:: Source material ::

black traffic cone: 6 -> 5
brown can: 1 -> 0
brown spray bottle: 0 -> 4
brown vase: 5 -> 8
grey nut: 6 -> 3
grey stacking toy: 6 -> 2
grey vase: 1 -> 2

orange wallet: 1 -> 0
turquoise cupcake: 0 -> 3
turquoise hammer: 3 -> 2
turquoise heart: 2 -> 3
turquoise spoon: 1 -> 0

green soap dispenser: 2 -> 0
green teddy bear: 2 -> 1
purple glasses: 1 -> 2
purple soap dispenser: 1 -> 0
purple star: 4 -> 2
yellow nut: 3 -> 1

:::
:: Source material ::

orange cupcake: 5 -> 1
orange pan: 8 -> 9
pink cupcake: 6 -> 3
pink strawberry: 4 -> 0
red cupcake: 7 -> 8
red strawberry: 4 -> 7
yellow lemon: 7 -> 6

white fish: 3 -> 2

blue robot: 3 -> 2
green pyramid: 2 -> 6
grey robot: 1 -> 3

:::
:: Source material ::

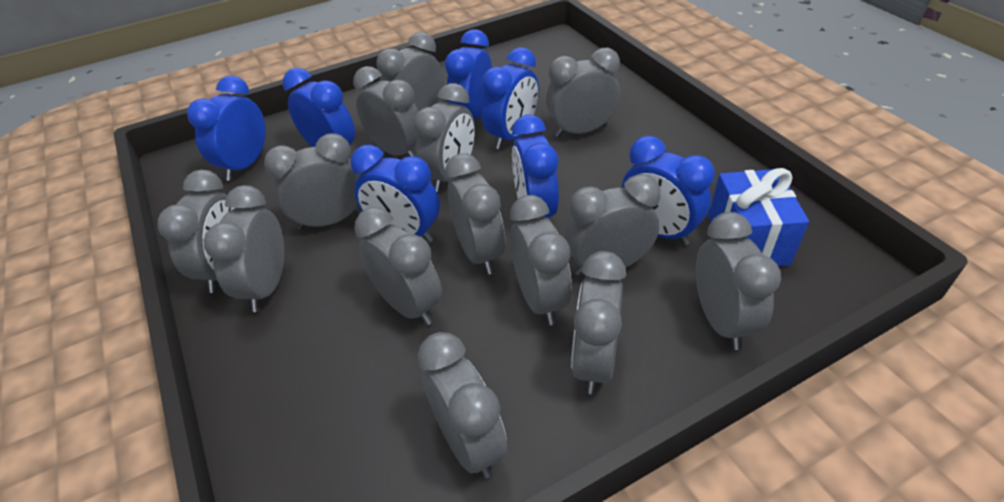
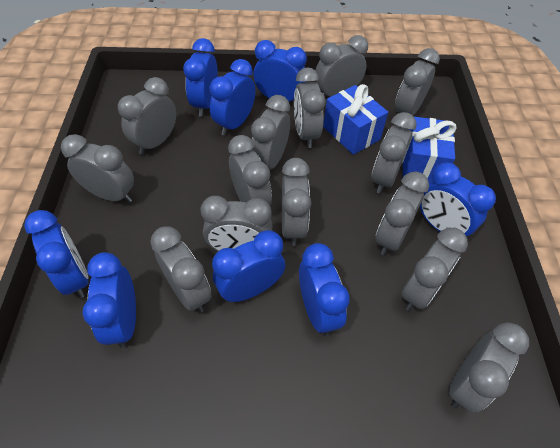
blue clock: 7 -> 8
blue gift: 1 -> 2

:::

Where a line in the material contains "cupcake", copy that line.

▶ **Task solution**
turquoise cupcake: 0 -> 3
orange cupcake: 5 -> 1
pink cupcake: 6 -> 3
red cupcake: 7 -> 8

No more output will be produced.